- **Problem statement**
The entries below must be reproduced exactly; their pictures are not part of the copy.

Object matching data
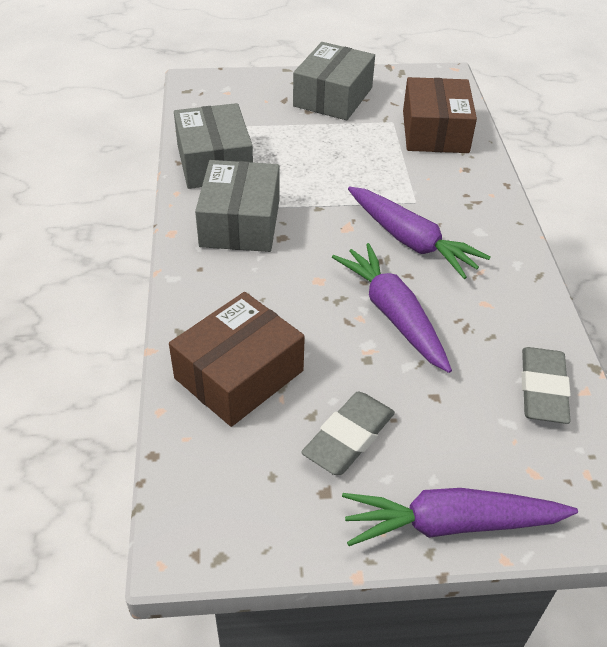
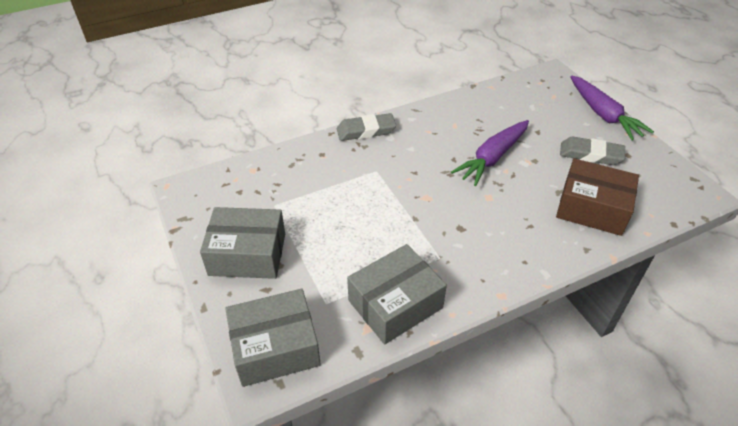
camera: 110 degrees left, 0 degrees up
(240, 223) = (461, 257): grey box -> grey box (275, 347)
(411, 241) = (420, 164): purple carrot -> none
(435, 131) = (278, 178): brown box -> none
(542, 389) = (502, 99): grey eraser -> grey eraser (366, 131)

- **Response for this exercise**
camera: 110 degrees left, 0 degrees up
(240, 223) = (461, 257): grey box -> grey box (275, 347)
(411, 241) = (420, 164): purple carrot -> none
(435, 131) = (278, 178): brown box -> none
(542, 389) = (502, 99): grey eraser -> grey eraser (366, 131)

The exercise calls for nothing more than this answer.